» **What you have to do**
Copy out each line below that has the word "none" in it.

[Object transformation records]
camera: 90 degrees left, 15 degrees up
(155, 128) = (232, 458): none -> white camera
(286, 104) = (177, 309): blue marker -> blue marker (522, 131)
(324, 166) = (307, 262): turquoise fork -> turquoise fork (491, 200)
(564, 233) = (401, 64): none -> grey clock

==

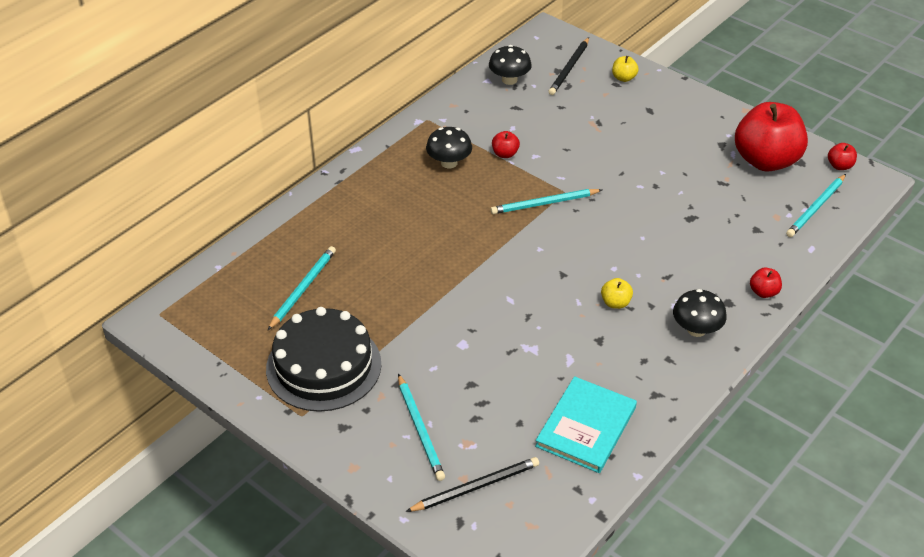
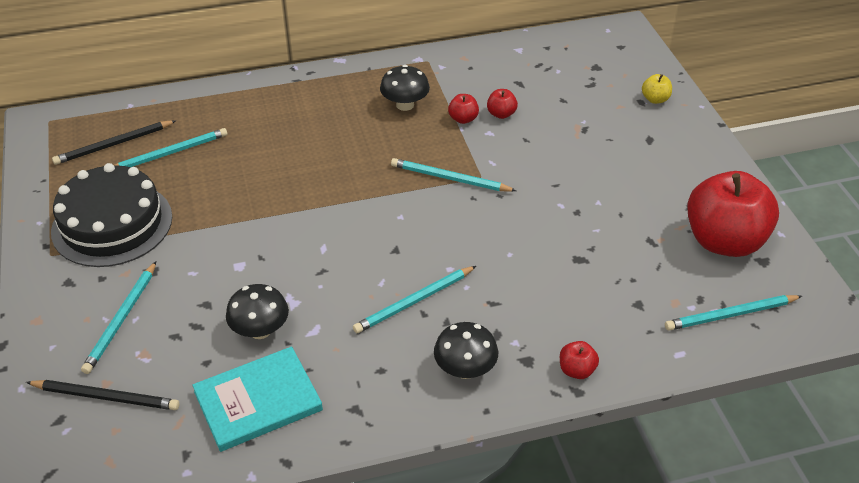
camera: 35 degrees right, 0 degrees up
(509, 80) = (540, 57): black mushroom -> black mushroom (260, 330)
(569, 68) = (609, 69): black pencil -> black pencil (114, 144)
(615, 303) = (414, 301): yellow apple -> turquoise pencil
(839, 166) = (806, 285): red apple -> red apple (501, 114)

» **Answer to the exercise**
(155, 128) = (232, 458): none -> white camera
(564, 233) = (401, 64): none -> grey clock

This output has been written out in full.